# What is needed
How many of the lines below contain the string "kern", with uppercase and lowercase treated as different? Reply with the number alone.

Dataset records:
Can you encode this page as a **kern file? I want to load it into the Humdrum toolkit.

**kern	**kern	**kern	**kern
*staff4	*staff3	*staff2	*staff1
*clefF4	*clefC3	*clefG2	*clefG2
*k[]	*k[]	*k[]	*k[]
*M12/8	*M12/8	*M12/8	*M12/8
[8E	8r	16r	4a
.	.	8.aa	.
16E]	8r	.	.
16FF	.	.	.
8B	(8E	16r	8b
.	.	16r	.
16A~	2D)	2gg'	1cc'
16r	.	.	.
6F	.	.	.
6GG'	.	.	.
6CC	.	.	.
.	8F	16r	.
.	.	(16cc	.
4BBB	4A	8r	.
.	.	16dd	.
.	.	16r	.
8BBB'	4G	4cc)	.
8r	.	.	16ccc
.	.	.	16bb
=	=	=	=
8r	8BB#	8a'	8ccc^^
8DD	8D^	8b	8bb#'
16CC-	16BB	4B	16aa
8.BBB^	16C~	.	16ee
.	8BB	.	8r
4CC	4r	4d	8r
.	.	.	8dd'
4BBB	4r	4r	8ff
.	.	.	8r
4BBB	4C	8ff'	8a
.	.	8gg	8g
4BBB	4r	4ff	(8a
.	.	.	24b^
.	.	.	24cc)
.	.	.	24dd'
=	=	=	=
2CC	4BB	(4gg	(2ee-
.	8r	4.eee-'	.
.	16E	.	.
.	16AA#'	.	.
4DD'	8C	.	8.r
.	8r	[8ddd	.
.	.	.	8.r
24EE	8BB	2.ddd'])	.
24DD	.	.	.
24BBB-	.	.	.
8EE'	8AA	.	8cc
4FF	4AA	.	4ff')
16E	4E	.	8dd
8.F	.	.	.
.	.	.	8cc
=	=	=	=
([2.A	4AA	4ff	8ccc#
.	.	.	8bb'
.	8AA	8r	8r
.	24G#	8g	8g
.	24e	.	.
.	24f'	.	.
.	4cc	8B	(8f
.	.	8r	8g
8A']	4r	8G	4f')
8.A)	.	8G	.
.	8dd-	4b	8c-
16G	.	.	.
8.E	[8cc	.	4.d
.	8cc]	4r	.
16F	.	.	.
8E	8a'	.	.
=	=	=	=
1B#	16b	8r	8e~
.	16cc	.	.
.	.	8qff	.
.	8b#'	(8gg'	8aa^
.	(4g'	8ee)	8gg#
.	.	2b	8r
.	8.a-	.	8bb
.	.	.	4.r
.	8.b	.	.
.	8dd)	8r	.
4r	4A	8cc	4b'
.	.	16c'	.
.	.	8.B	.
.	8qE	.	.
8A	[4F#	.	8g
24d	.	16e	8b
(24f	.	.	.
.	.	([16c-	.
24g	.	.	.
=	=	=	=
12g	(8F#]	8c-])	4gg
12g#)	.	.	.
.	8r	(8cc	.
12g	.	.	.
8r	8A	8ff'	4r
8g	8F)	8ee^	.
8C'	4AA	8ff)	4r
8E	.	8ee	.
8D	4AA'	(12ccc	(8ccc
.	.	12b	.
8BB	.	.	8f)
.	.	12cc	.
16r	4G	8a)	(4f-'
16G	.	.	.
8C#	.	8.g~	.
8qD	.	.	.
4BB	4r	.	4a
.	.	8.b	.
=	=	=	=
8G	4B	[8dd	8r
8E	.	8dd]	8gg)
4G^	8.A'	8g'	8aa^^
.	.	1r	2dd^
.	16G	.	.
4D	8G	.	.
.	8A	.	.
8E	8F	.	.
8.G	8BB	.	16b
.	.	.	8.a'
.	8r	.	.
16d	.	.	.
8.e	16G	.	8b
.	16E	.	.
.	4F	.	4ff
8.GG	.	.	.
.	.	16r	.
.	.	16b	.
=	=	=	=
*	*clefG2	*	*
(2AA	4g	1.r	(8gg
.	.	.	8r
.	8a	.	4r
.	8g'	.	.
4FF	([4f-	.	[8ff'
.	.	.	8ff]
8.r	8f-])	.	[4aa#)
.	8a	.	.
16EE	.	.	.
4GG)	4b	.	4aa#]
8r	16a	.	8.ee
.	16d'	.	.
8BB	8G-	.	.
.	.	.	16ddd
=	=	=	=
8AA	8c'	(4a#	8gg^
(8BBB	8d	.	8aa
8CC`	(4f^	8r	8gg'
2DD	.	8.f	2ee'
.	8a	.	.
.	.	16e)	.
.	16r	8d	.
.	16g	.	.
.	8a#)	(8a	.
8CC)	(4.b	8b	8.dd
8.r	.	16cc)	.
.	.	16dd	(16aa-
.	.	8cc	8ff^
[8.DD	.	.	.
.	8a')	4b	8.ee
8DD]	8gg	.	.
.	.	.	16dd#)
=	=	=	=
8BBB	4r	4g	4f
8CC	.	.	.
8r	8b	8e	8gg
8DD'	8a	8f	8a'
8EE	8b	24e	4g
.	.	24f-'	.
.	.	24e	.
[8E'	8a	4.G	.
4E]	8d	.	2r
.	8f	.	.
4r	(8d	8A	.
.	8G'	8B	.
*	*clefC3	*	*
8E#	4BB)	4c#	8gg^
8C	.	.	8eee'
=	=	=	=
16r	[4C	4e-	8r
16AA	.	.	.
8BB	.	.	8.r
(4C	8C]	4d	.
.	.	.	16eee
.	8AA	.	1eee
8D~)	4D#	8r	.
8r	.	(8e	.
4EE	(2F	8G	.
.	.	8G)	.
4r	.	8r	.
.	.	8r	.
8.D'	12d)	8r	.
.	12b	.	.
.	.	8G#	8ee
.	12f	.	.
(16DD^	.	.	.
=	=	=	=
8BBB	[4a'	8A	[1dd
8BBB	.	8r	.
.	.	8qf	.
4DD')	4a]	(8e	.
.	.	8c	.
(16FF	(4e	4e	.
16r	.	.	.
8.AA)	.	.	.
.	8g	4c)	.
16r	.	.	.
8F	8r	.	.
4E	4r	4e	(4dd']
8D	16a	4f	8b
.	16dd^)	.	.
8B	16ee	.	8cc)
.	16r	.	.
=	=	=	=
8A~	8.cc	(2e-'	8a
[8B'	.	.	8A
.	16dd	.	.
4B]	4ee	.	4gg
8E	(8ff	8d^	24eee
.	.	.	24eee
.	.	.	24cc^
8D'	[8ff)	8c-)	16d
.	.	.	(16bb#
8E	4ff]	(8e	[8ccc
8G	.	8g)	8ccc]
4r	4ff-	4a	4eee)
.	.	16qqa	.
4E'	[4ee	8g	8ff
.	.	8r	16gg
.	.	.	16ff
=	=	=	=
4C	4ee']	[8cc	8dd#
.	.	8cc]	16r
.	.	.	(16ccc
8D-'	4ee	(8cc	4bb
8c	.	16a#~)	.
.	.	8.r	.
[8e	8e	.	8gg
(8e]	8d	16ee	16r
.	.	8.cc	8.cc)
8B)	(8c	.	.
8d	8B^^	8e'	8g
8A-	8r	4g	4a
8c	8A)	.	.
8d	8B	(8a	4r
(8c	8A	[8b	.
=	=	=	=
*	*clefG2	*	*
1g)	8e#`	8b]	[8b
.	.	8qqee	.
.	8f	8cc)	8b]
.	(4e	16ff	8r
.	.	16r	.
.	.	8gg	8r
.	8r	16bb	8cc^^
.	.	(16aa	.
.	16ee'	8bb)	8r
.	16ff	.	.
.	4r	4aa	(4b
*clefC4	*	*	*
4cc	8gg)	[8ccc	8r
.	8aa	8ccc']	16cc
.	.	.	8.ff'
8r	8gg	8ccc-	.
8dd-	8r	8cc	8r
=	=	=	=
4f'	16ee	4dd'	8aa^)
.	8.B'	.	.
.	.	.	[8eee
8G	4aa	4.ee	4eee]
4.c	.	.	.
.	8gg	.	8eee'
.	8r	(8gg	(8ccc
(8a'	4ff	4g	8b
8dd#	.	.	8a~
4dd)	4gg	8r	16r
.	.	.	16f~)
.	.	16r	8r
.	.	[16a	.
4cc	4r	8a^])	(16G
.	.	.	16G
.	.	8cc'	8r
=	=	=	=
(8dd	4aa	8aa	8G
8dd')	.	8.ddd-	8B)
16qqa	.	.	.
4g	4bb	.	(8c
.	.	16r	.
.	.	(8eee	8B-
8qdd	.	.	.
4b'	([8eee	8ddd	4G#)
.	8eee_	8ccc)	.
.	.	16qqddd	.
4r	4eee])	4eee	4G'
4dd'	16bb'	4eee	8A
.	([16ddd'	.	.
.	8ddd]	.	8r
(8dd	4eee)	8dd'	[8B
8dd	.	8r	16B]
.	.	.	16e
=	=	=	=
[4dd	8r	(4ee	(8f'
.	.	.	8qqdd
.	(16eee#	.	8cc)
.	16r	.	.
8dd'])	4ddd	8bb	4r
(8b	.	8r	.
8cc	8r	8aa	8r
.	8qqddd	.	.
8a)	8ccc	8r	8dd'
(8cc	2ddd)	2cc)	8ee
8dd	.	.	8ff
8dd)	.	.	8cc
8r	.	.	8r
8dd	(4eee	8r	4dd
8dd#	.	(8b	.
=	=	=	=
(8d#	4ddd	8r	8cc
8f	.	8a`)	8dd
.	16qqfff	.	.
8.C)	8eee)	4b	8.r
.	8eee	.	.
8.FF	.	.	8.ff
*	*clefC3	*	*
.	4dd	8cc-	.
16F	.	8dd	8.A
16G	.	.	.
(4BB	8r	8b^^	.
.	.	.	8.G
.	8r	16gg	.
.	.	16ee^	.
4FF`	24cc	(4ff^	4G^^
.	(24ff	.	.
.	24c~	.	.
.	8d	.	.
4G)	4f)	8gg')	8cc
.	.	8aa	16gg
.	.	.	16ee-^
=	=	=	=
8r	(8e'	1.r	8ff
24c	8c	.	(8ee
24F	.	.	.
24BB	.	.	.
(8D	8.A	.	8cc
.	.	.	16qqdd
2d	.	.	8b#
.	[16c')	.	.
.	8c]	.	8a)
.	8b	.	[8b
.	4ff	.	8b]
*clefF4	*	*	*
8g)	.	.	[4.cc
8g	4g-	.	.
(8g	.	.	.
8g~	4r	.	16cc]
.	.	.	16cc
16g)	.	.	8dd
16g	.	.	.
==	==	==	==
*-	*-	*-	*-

# Full response
2